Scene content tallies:
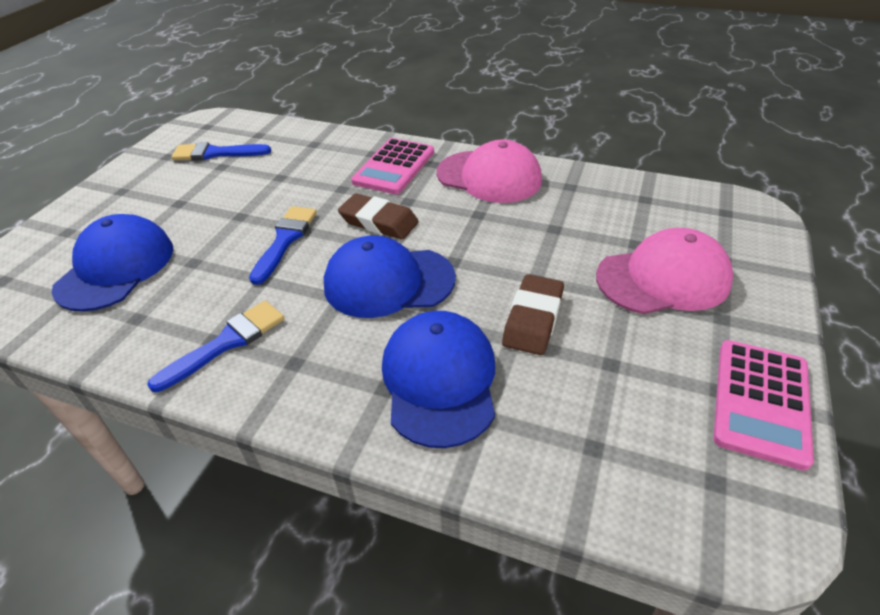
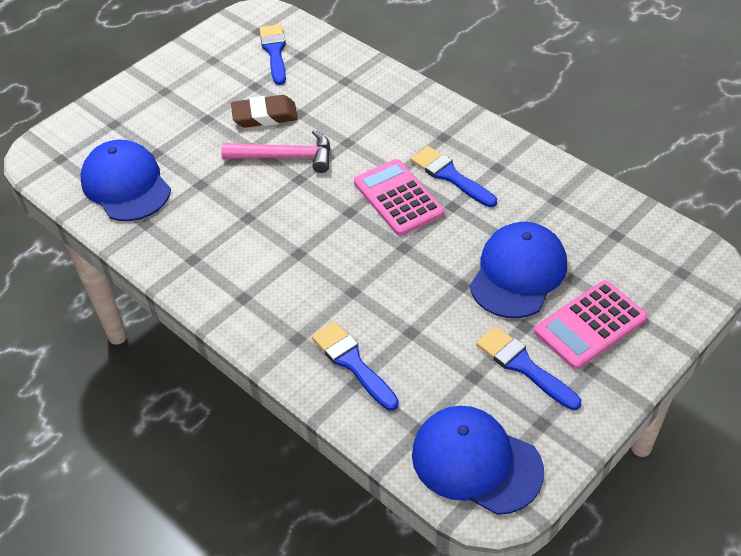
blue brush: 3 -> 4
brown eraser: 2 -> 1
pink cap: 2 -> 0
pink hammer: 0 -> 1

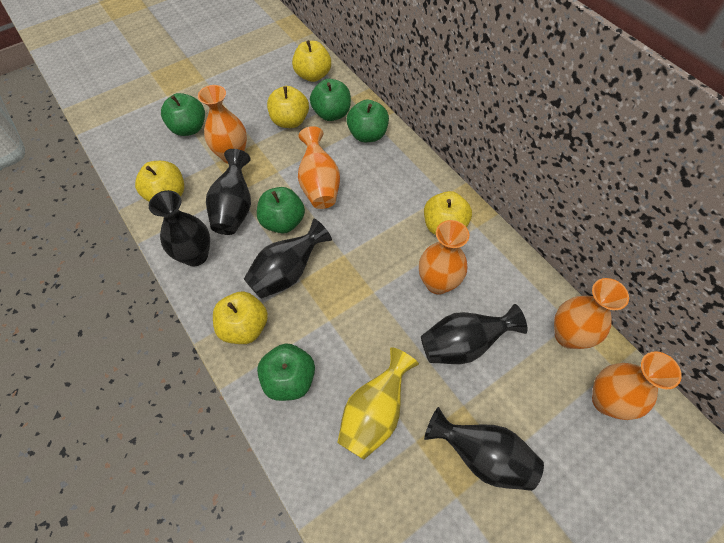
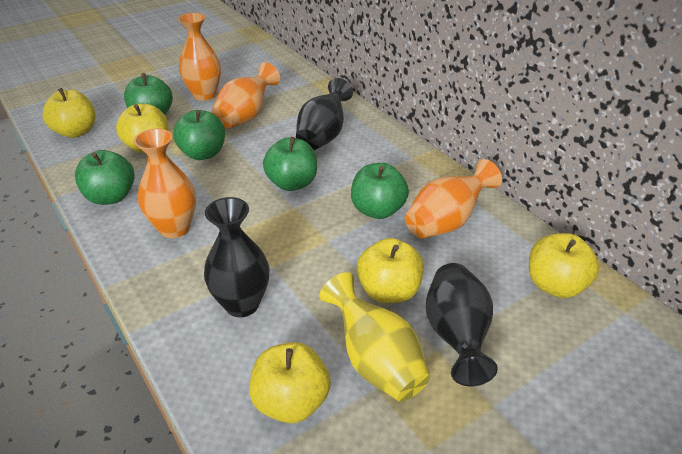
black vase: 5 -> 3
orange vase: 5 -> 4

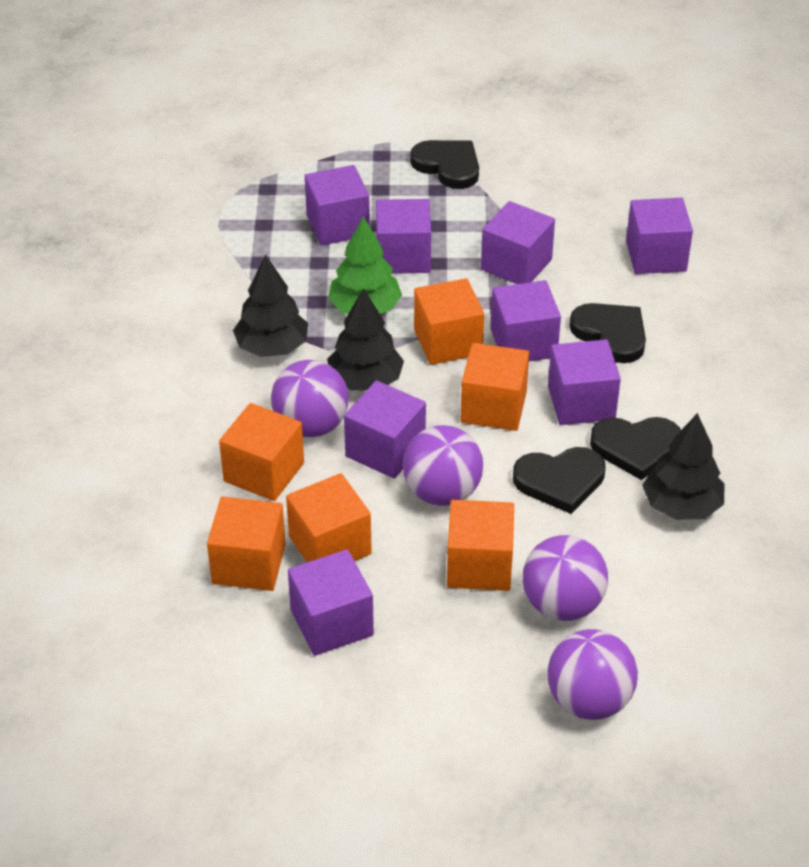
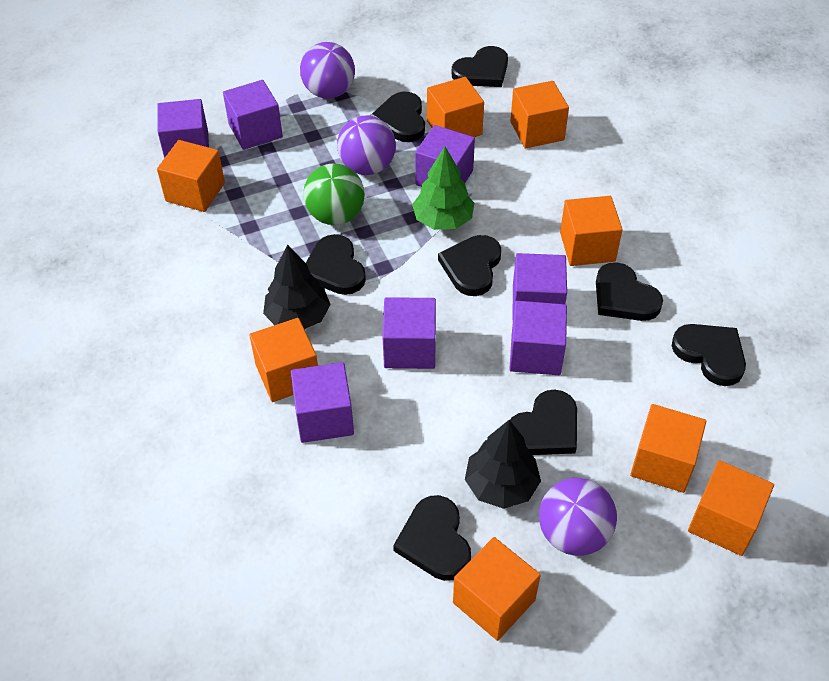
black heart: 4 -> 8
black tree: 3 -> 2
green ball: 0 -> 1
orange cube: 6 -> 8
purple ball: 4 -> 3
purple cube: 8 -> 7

What you need to do:
Leaving out any pictures, write the records above out exactly as they are.

Output:
blue brush: 3 -> 4
brown eraser: 2 -> 1
pink cap: 2 -> 0
pink hammer: 0 -> 1

black vase: 5 -> 3
orange vase: 5 -> 4

black heart: 4 -> 8
black tree: 3 -> 2
green ball: 0 -> 1
orange cube: 6 -> 8
purple ball: 4 -> 3
purple cube: 8 -> 7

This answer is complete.